→ Exercise aim
Look through the material below and show every line with the word "cross".

→ Given data
# # #
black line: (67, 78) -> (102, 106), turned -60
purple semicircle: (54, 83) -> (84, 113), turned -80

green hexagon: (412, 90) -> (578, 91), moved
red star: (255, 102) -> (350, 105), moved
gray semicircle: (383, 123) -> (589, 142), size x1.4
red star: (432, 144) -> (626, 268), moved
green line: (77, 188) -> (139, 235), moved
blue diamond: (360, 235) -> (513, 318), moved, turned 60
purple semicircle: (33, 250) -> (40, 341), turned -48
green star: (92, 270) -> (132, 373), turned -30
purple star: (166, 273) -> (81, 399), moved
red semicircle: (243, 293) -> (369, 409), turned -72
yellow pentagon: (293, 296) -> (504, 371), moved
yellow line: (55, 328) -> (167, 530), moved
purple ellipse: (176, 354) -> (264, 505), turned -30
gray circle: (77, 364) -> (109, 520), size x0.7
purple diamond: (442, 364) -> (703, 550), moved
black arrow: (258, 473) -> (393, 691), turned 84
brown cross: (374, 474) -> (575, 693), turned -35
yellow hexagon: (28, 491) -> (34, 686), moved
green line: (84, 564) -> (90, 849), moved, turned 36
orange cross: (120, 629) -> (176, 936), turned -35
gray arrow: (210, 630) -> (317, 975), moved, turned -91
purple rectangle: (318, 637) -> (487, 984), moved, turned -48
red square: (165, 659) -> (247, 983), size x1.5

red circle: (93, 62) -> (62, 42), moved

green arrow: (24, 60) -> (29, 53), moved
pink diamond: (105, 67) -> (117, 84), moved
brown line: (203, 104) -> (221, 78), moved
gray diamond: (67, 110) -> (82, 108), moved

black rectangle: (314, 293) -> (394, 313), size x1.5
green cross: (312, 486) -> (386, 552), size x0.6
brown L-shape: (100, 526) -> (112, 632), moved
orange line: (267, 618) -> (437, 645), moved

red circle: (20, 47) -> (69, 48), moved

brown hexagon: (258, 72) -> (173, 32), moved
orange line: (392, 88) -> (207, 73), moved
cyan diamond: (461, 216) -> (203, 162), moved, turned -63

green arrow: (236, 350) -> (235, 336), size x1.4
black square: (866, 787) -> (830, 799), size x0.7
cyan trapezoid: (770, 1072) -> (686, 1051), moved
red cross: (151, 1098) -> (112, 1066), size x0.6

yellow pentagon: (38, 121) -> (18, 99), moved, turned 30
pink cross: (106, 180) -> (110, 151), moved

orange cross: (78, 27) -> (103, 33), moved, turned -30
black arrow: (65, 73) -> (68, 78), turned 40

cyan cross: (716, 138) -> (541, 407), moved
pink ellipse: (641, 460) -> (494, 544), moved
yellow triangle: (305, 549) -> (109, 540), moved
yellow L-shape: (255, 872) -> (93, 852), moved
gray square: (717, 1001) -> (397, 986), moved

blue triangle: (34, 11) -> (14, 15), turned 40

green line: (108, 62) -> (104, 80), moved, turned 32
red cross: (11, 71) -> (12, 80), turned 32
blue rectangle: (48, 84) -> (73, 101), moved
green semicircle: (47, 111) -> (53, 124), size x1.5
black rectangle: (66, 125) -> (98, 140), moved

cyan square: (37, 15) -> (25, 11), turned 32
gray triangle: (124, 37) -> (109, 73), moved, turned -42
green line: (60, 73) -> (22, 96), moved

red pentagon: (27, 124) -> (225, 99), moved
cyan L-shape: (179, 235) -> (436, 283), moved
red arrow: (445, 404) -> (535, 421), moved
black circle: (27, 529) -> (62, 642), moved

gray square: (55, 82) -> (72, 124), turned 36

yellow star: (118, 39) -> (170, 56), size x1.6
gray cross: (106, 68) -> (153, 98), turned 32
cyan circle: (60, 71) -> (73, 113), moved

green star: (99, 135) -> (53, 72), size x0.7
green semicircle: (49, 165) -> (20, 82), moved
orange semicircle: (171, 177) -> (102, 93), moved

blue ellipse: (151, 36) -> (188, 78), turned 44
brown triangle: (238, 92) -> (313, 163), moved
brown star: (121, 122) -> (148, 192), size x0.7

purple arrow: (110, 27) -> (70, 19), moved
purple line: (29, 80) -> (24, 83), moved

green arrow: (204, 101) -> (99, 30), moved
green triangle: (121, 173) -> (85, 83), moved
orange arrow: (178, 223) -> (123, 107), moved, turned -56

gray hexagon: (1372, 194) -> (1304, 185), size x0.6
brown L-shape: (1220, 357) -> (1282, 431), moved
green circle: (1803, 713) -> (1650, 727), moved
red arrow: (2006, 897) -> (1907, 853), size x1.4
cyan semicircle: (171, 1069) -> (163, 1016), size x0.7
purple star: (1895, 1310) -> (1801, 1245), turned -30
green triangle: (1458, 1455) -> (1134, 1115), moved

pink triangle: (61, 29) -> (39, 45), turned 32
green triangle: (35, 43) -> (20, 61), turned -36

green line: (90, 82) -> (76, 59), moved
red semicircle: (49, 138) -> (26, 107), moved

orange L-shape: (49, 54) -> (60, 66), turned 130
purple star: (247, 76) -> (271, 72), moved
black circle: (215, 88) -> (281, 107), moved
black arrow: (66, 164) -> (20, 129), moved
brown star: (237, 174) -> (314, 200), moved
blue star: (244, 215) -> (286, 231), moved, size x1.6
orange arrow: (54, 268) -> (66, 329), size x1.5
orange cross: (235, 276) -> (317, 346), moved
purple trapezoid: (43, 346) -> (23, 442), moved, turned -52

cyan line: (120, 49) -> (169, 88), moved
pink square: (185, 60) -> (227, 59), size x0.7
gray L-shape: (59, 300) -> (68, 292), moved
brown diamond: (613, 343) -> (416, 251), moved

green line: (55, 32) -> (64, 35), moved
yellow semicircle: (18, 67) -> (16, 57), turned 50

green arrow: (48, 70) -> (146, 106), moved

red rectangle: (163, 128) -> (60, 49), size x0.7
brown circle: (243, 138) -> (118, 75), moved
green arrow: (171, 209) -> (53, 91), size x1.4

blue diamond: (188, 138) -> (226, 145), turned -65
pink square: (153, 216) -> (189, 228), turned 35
# # #
→ Response to the exercise
brown cross: (374, 474) -> (575, 693), turned -35
orange cross: (120, 629) -> (176, 936), turned -35
green cross: (312, 486) -> (386, 552), size x0.6
red cross: (151, 1098) -> (112, 1066), size x0.6
pink cross: (106, 180) -> (110, 151), moved
orange cross: (78, 27) -> (103, 33), moved, turned -30
cyan cross: (716, 138) -> (541, 407), moved
red cross: (11, 71) -> (12, 80), turned 32
gray cross: (106, 68) -> (153, 98), turned 32
orange cross: (235, 276) -> (317, 346), moved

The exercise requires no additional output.